Records from a collection
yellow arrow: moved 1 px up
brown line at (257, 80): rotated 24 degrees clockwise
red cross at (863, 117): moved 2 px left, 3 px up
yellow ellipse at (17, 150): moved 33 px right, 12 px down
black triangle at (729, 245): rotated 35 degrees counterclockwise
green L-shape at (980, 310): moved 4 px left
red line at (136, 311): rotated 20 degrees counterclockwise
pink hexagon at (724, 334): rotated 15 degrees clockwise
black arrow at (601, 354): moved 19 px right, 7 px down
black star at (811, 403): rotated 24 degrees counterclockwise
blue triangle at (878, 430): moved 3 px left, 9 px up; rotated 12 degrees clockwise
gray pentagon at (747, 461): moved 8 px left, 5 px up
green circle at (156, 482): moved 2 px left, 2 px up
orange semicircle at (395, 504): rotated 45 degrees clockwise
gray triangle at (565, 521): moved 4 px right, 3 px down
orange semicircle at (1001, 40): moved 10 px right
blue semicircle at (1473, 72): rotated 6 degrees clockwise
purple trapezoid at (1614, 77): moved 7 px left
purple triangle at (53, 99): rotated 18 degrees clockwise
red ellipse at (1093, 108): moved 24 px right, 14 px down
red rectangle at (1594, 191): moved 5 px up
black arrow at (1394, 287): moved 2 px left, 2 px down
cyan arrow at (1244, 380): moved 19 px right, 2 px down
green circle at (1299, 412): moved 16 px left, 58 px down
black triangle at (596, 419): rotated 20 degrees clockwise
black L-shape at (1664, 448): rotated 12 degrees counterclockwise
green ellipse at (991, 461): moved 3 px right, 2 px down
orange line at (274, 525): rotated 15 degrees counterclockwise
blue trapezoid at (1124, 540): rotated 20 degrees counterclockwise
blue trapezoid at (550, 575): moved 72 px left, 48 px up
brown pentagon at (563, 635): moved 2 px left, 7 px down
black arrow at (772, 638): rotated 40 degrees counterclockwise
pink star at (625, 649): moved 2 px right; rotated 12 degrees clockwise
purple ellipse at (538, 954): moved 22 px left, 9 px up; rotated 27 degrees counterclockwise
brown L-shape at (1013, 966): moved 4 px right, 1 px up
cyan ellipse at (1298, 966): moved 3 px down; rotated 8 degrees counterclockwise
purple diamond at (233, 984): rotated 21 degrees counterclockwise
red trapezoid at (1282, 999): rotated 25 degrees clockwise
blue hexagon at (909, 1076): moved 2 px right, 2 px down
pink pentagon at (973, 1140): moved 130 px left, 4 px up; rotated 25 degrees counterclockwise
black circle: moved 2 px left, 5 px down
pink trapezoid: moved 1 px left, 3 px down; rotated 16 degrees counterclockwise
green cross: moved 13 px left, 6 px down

The exercise
How many lines in the items above contain the word "right"? Reply with the number alone.

Finished task
10